== Data rows ==

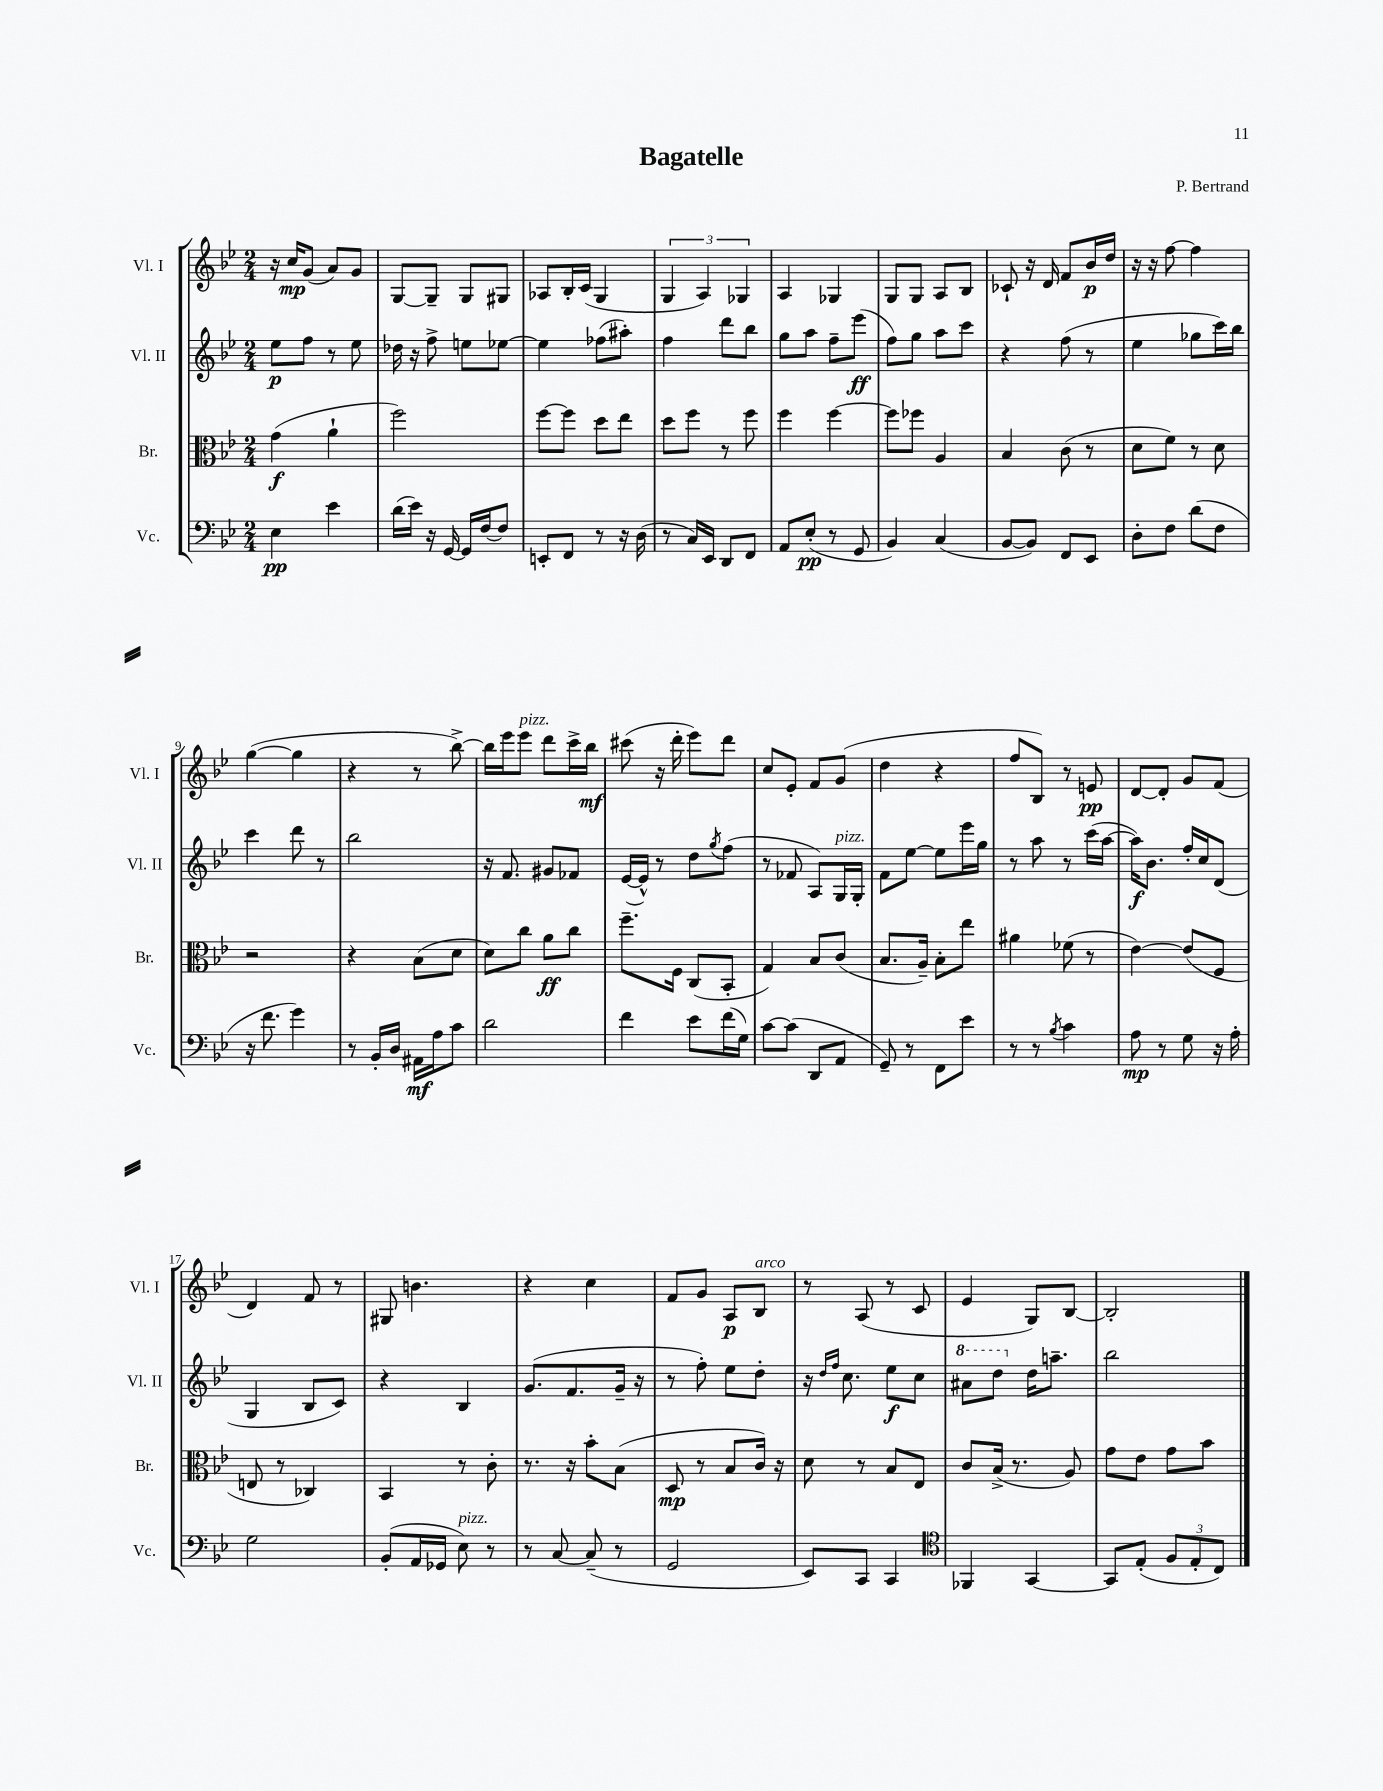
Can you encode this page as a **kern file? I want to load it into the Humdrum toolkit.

**kern	**dynam	**kern	**dynam	**kern	**dynam	**kern	**dynam
*part4	*part4	*part3	*part3	*part2	*part2	*part1	*part1
*staff4	*staff4	*staff3	*staff3	*staff2	*staff2	*staff1	*staff1
*I"Vc.	*	*I"Br.	*	*I"Vl. II	*	*I"Vl. I	*
*I'Vc.	*	*I'Br.	*	*I'Vl. II	*	*I'Vl. I	*
*clefF4	*	*clefC3	*	*clefG2	*	*clefG2	*
*k[b-e-]	*	*k[b-e-]	*	*k[b-e-]	*	*k[b-e-]	*
*M2/4	*	*M2/4	*	*M2/4	*	*M2/4	*
=1	=1	=1	=1	=1	=1	=1	=1
4E-\	pp	(4g\	f	8ee-\L	p	16r	.
.	.	.	.	.	.	16cc/KL	mp
.	.	.	.	8ff\J	.	(8g/J	.
4e-\	.	4a`\	.	8r	.	8a/L)	.
.	.	.	.	8ee-\	.	8g/J	.
=2	=2	=2	=2	=2	=2	=2	=2
(16d\LL	.	2ff\)	.	16dd-X\	.	[8G/L	.
16e-\JJ)	.	.	.	16r	.	.	.
16r	.	.	.	8ff^\	.	8G~/J]	.
[16GG/	.	.	.	.	.	.	.
16GG/LL]	.	.	.	8een\L	.	8G/L	.
[16F/J	.	.	.	.	.	.	.
8F/J]	.	.	.	[8ee-X\J	.	8G#X/J	.
=3	=3	=3	=3	=3	=3	=3	=3
8EEn'/L	.	[8ff\L	.	4ee-\]	.	8A-X/L	.
8FF/J	.	8ff\J]	.	.	.	16B-'/L	.
.	.	.	.	.	.	(16c/JJ	.
8r	.	8dd\L	.	(8ff-X\L	.	4G/	.
16r	.	8ee-\J	.	8aa#X'\J)	.	.	.
(16D\	.	.	.	.	.	.	.
=4	=4	=4	=4	=4	=4	=4	=4
8r	.	8dd\L	.	4ff\	.	6G/	.
16C/LL)	.	8ff\J	.	.	.	.	.
.	.	.	.	.	.	6A/)	.
16EE-/JJ	.	.	.	.	.	.	.
8DD/L	.	8r	.	8ddd\L	.	.	.
.	.	.	.	.	.	6G-X/	.
8FF/J	.	8ff\	.	8bb-\J	.	.	.
=5	=5	=5	=5	=5	=5	=5	=5
8AA/L	.	4ff\	.	8gg\L	.	4A/	.
(8E-'/J	pp	.	.	8aa\J	.	.	.
8r	.	[4ff\	.	8ff~\L	.	4G-X/	.
8GG/	.	.	.	(8eee-\J	ff	.	.
=6	=6	=6	=6	=6	=6	=6	=6
4BB-/)	.	8ff\L]	.	8ff\L)	.	8G/L	.
.	.	8ff-X\J	.	8gg\J	.	8G/J	.
(4C/	.	4A/	.	8aa\L	.	8A/L	.
.	.	.	.	8ccc\J	.	8B-/J	.
=7	=7	=7	=7	=7	=7	=7	=7
[8BB-/L	.	4B-/	.	4r	.	8c-X`/	.
8BB-/J])	.	.	.	.	.	16r	.
.	.	.	.	.	.	16d/	.
8FF/L	.	(8c\	.	(8ff\	.	8f/L	.
8EE-/J	.	8r	.	8r	.	16b-/L	p
.	.	.	.	.	.	16dd/JJ	.
=8	=8	=8	=8	=8	=8	=8	=8
8D'\L	.	8d\L	.	4ee-\	.	16r	.
.	.	.	.	.	.	16r	.
8F\J	.	8f\J)	.	.	.	[8ff\	.
(8d\L	.	8r	.	8gg-X\L	.	4ff\]	.
8F\J	.	8d\	.	16ccc\L)	.	.	.
.	.	.	.	16bb-\JJ	.	.	.
!!LO:LB:g=z
=9	=9	=9	=9	=9	=9	=9	=9
16r	.	2r	.	4ccc\	.	([4gg\	.
8.f\	.	.	.	.	.	.	.
4g\)	.	.	.	8ddd\	.	4gg\]	.
.	.	.	.	8r	.	.	.
=10	=10	=10	=10	=10	=10	=10	=10
8r	.	4r	.	2bb-\	.	4r	.
16BB-'/LL	.	.	.	.	.	.	.
16D/JJ	.	.	.	.	.	.	.
16AA#X\LL	mf	(8B-\L	.	.	.	8r	.
16A\J	.	.	.	.	.	.	.
8c\J	.	8d\J	.	.	.	[8bb-^\)	.
=11	=11	=11	=11	=11	=11	=11	=11
2d\	.	8d\L)	.	16r	.	16bb-\LL]	.
.	.	.	.	8.f/	.	16eee-\J	.
!	!	!	!	!	!	!LO:TX:a:i:t=pizz.	!
.	.	8cc\J	.	.	.	8eee-\J	.
.	.	8a\L	ff	8g#X/L	.	8ddd\L	.
.	.	8cc\J	.	8f-X/J	.	16ccc^\L	.
.	.	.	.	.	.	16bb-\JJ	mf
=12	=12	=12	=12	=12	=12	=12	=12
4f\	.	8.ff~\L	.	([16e-/LL	.	(8ccc#X\	.
.	.	.	.	16e-^^/JJ])	.	.	.
.	.	.	.	8r	.	16r	.
.	.	16F\Jk	.	.	.	16ddd'\	.
8e-\L	.	(8C/L	.	8dd\L	.	8eee-\L)	.
.	.	.	.	8qgg/	.	.	.
(16f\L	.	8BB-'/J	.	(8ff\J	.	8ddd\J	.
16G\JJ)	.	.	.	.	.	.	.
=13	=13	=13	=13	=13	=13	=13	=13
[8c\L	.	4G/)	.	8r	.	8cc/L	.
(8c\J]	.	.	.	8f-X/	.	8e-'/J	.
8DD/L	.	8B-/L	.	8A/L)	.	8f/L	.
!	!	!	!	!LO:TX:a:i:t=pizz.	!	!	!
8AA/J	.	(8c/J	.	16G/L	.	(8g/J	.
.	.	.	.	16G'/JJ	.	.	.
=14	=14	=14	=14	=14	=14	=14	=14
8GG~/)	.	8.B-/L	.	8f\L	.	4dd\	.
8r	.	.	.	[8ee-\J	.	.	.
.	.	16A~/Jk)	.	.	.	.	.
8FF\L	.	8B-'\L	.	8ee-\L]	.	4r	.
8e-\J	.	8ee-\J	.	16eee-\L	.	.	.
.	.	.	.	16gg\JJ	.	.	.
=15	=15	=15	=15	=15	=15	=15	=15
8r	.	4a#X\	.	8r	.	8ff/L	.
8r	.	.	.	8aa\	.	8B-/J)	.
8qB-/	.	.	.	.	.	.	.
4c\	.	(8f-X\	.	8r	.	8r	.
.	.	8r	.	(16ccc\LL	.	8en/	pp
.	.	.	.	[16aa\JJ	.	.	.
=16	=16	=16	=16	=16	=16	=16	=16
8A\	mp	[4e-\)	.	16aa\KL])	f	[8d/L	.
.	.	.	.	8.b-\J	.	.	.
8r	.	.	.	.	.	8d'/J]	.
8G\	.	(8e-/L]	.	16ff'/LL	.	8g/L	.
.	.	.	.	16cc/J	.	.	.
16r	.	8F/J	.	(8d/J	.	(8f/J	.
16A'\	.	.	.	.	.	.	.
!!LO:LB:g=z
=17	=17	=17	=17	=17	=17	=17	=17
2G\	.	8En/	.	4G/	.	4d/)	.
.	.	8r	.	.	.	.	.
.	.	4C-X/)	.	8B-/L	.	8f/	.
.	.	.	.	8c/J)	.	8r	.
=18	=18	=18	=18	=18	=18	=18	=18
(8BB-'/L	.	4BB-/	.	4r	.	8G#X/	.
16AA/L	.	.	.	.	.	4.bn\	.
16GG-X/JJ	.	.	.	.	.	.	.
!LO:TX:a:i:t=pizz.	!	!	!	!	!	!	!
8E-\)	.	8r	.	4B-/	.	.	.
8r	.	8c'\	.	.	.	.	.
=19	=19	=19	=19	=19	=19	=19	=19
8r	.	8.r	.	(8.g/L	.	4r	.
[8C/	.	.	.	.	.	.	.
.	.	16r	.	8.f/	.	.	.
(8C~/]	.	8b-'\L	.	.	.	4cc\	.
8r	.	(8B-\J	.	16g~/Jk	.	.	.
.	.	.	.	16r	.	.	.
=20	=20	=20	=20	=20	=20	=20	=20
2GG/	.	8D/	mp	8r	.	8f/L	.
.	.	8r	.	8ff'\)	.	8g/J	.
.	.	8B-/L	.	8ee-\L	.	8A/L	p
!	!	!	!	!	!	!LO:TX:a:i:t=arco	!
.	.	16c/Jk)	.	8dd'\J	.	8B-/J	.
.	.	16r	.	.	.	.	.
=21	=21	=21	=21	=21	=21	=21	=21
8EE-/L)	.	8d\	.	16r	.	8r	.
.	.	.	.	16qqdd/LL	.	.	.
.	.	.	.	16qqff/JJ	.	.	.
.	.	.	.	8.cc\	.	.	.
8CC/J	.	8r	.	.	.	(8A/	.
4CC/	.	8B-/L	.	8ee-\L	f	8r	.
.	.	8E-/J	.	8cc\J	.	8c/	.
=22	=22	=22	=22	=22	=22	=22	=22
*clefC4	*	*	*	*	*	*	*
*	*	*	*	*8va	*	*	*
4FF-X/	.	8c/L	.	8aa#X\L	.	4e-/	.
.	.	(16B-^/Jk	.	8ddd\J	.	.	.
.	.	8.r	.	.	.	.	.
*	*	*	*	*X8va	*	*	*
[4GG/	.	.	.	16dd\KL	.	8G/L)	.
.	.	.	.	8.aan~\J	.	.	.
.	.	8A/)	.	.	.	[8B-/J	.
=23	=23	=23	=23	=23	=23	=23	=23
8GG/L]	.	8g\L	.	2bb-\	.	2B-'/]	.
(8E-'/J	.	8e-\J	.	.	.	.	.
12F/L	.	8g\L	.	.	.	.	.
12E-'/	.	.	.	.	.	.	.
.	.	8b-\J	.	.	.	.	.
12C/J)	.	.	.	.	.	.	.
==	==	==	==	==	==	==	==
*-	*-	*-	*-	*-	*-	*-	*-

===

Show each line above that contains the string "pizz".

**Solution to this problem**
!	!	!	!	!	!	!LO:TX:a:i:t=pizz.	!
!	!	!	!	!LO:TX:a:i:t=pizz.	!	!	!
!LO:TX:a:i:t=pizz.	!	!	!	!	!	!	!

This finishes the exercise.